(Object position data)
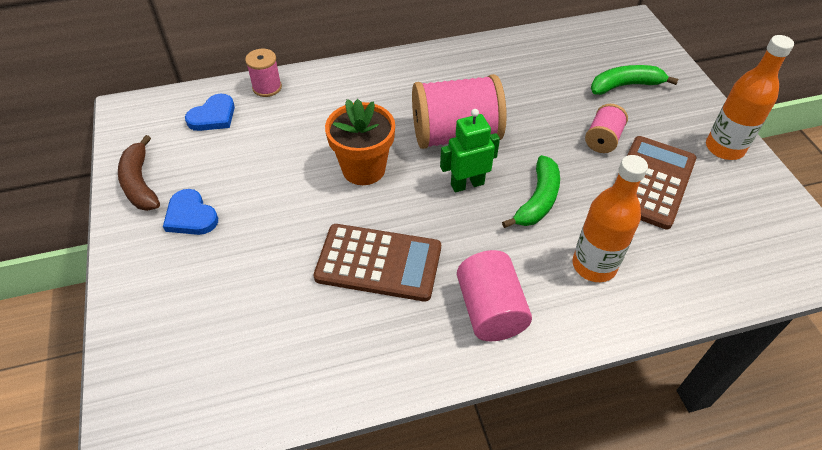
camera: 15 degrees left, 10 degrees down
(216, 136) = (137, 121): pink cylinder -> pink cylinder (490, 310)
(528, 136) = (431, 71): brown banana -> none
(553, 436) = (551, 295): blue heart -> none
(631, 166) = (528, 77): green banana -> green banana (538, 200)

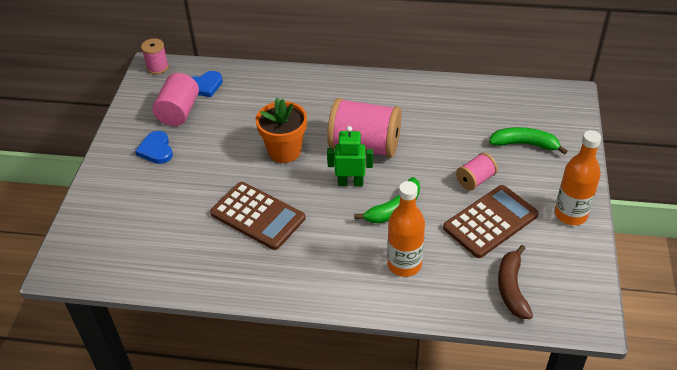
camera: 25 degrees right, 5 degrees down
(140, 183) = (136, 119): brown banana -> brown banana (512, 288)
(267, 87) = (251, 75): pink spool -> pink spool (157, 67)
(490, 310) = (312, 269): pink cylinder -> pink cylinder (179, 112)

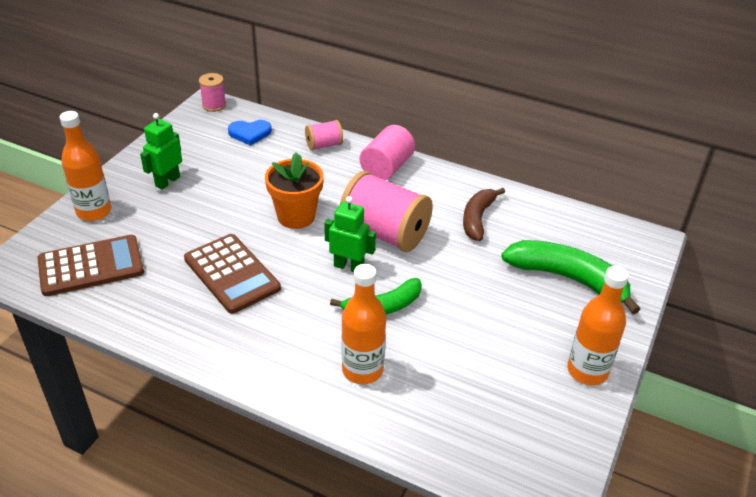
camera: 15 degrees right, 5 degrees down
(106, 195) = (94, 212): none -> orange bottle
(156, 150) = (167, 181): blue heart -> green robot
(179, 112) = (210, 151): pink cylinder -> pink cylinder (387, 168)
(475, 180) = (491, 302): pink spool -> pink spool (324, 145)
(490, 221) = (486, 352): brown calculator -> brown calculator (91, 266)
(512, 288) = (474, 434): brown banana -> brown banana (477, 219)
(525, 144) = (568, 279): green banana -> green banana, size x1.54

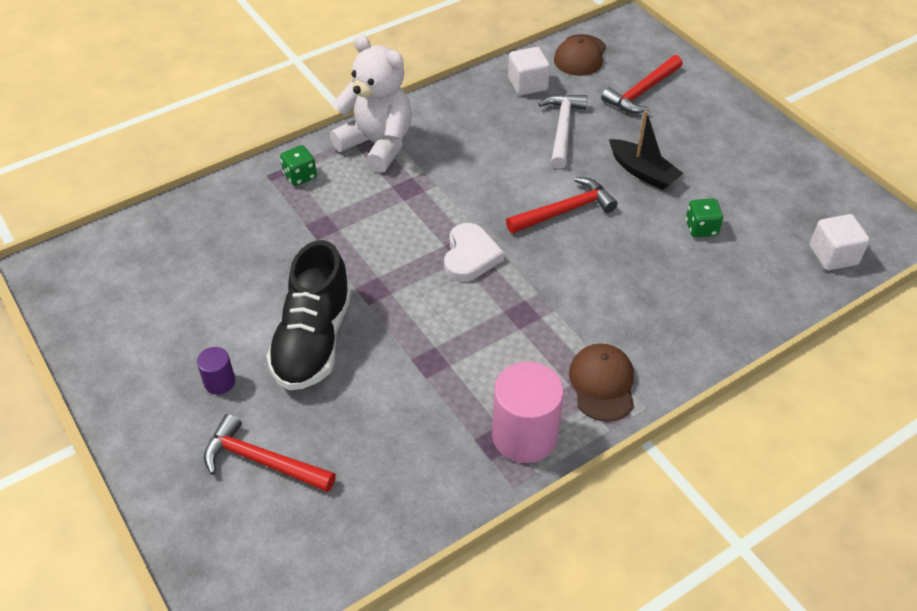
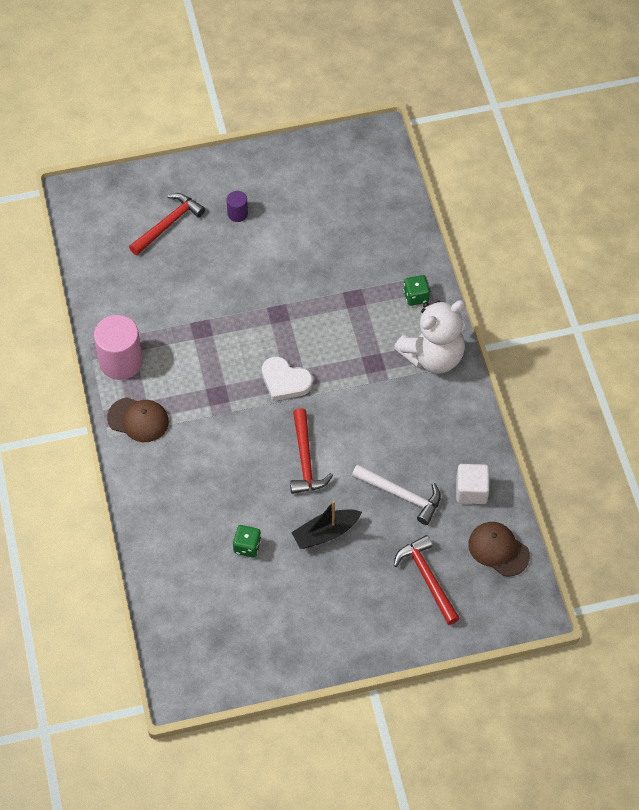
camera: 110 degrees right, 10 degrees up
(313, 340) = (249, 269): black shoe -> none
(833, 255) = (180, 626): white cube -> none

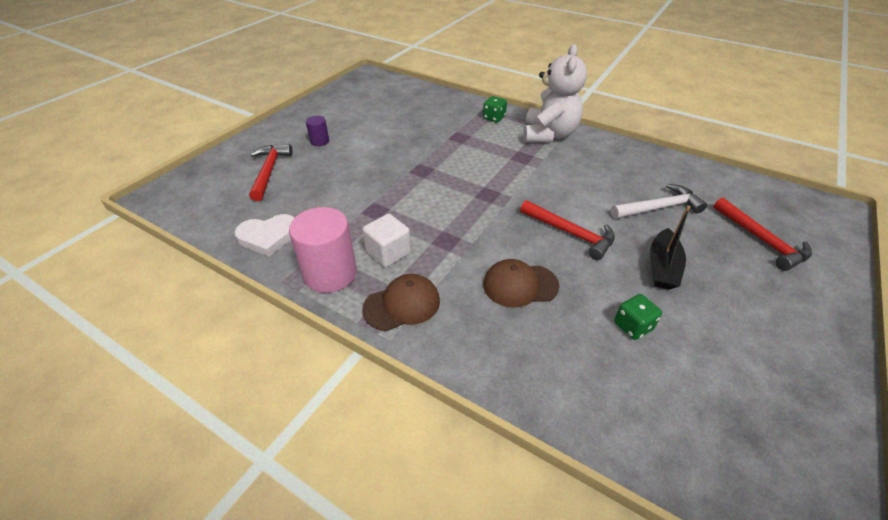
camera: 45 degrees left, 15 degrees down
(285, 381) = (483, 200): white heart -> white heart (268, 237)
(427, 578) = (761, 240): red hammer -> red hammer turned 135 degrees counterclockwise
(471, 491) = (685, 177): white cube -> white cube (388, 252)
(498, 549) = (755, 194): brown cap -> brown cap (520, 285)

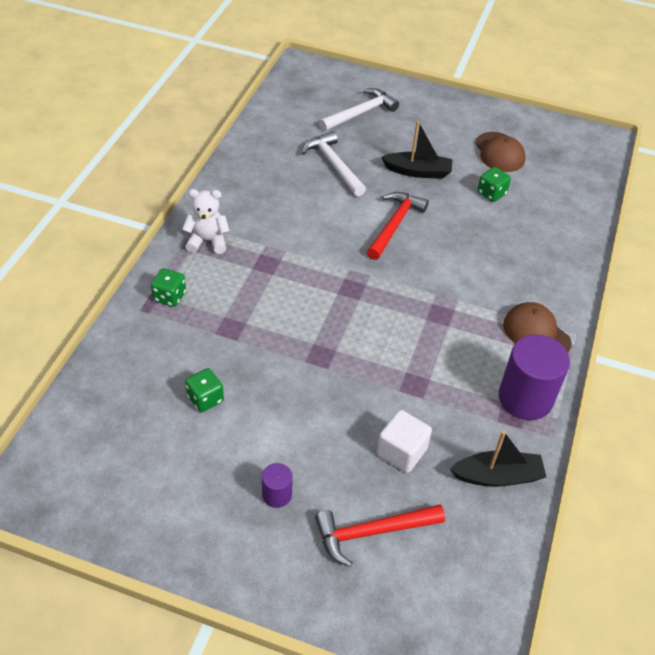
camera: 105 degrees left, 5 degrees up
(268, 237) = (497, 476): white heart -> black boat
(330, 274) = (525, 398): pink cylinder -> purple cylinder
(388, 252) = (476, 357): white cube -> white cube (401, 452)
(403, 124) = (205, 399): none -> green dice
(520, 285) = (477, 257): brown cap -> brown cap (499, 152)
(548, 135) = (207, 241): white teddy bear -> white teddy bear, size x0.58
(761, 240) = (361, 113): red hammer -> white hammer

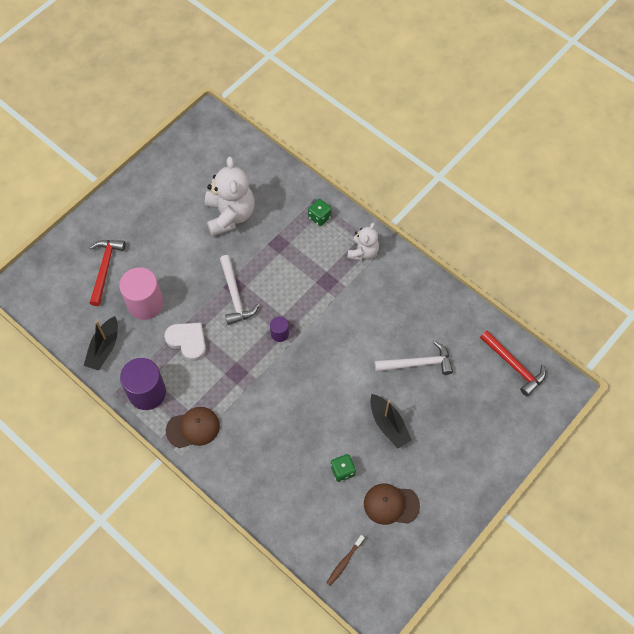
camera: 115 degrees right, 15 degrees up
(205, 399) = (230, 215): green dice -> white teddy bear
(277, 495) = (150, 231): purple cylinder -> purple cylinder (279, 334)
(361, 113) = (480, 411): white hammer -> white hammer (235, 296)
(395, 224) = (334, 380): red hammer -> red hammer (514, 366)
(401, 452) = (145, 304): white cube -> pink cylinder
(418, 171) = (388, 424): black boat -> black boat turned 60 degrees counterclockwise
(428, 379) = (187, 341): none -> white heart
(578, 171) = (344, 562): none -> brown toothbrush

To-do item: Output exactly the lines above, beginning at the one with "(631, 166) = (528, 77): green" and stopping after the one with "(490, 310) = (312, 269): pink". Pictures are to be omitted.

Exercise response:
(631, 166) = (528, 77): green banana -> green banana (538, 200)

camera: 25 degrees right, 5 degrees down
(140, 183) = (136, 119): brown banana -> brown banana (512, 288)
(267, 87) = (251, 75): pink spool -> pink spool (157, 67)
(490, 310) = (312, 269): pink cylinder -> pink cylinder (179, 112)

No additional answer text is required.